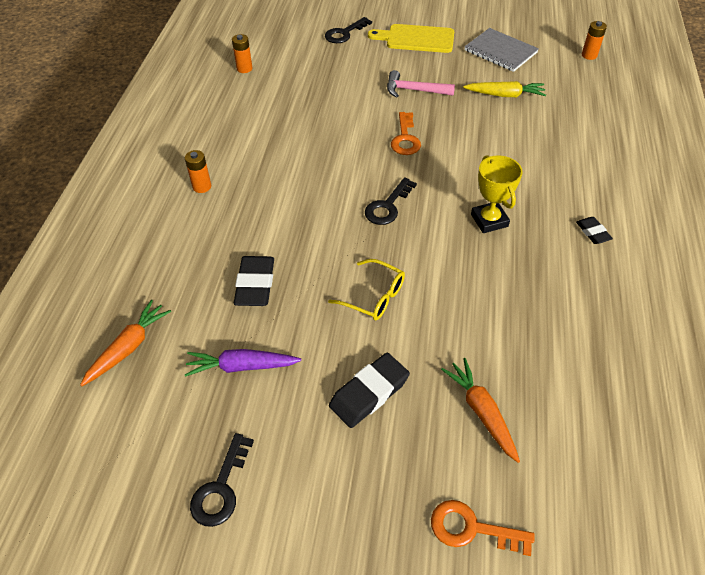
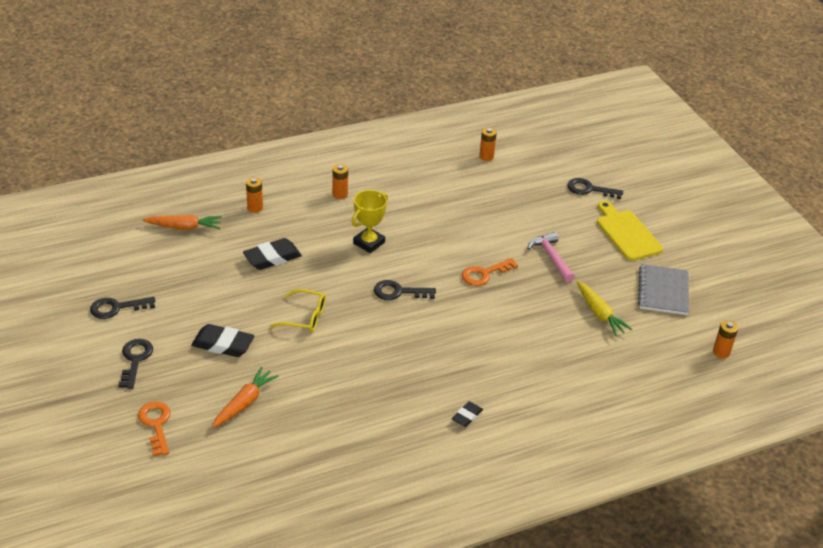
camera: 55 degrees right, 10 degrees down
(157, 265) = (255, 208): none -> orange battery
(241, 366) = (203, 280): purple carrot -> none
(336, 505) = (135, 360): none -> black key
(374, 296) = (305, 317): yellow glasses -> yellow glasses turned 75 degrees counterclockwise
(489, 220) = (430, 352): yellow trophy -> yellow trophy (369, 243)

◆ ◆ ◆

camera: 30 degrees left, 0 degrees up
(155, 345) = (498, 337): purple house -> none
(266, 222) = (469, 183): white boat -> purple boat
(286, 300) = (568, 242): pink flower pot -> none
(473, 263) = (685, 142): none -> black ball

◆ ◆ ◆

# WORK REQUEST
Transcribe the lines above between the line holding "camera: 55 degrees right, 10 degrees down" and the line holding "(489, 220) = (430, 352): yellow", inclusive, exactly as they stand and with nothing added.

# TASK RESULT
camera: 55 degrees right, 10 degrees down
(157, 265) = (255, 208): none -> orange battery
(241, 366) = (203, 280): purple carrot -> none
(336, 505) = (135, 360): none -> black key
(374, 296) = (305, 317): yellow glasses -> yellow glasses turned 75 degrees counterclockwise
(489, 220) = (430, 352): yellow trophy -> yellow trophy (369, 243)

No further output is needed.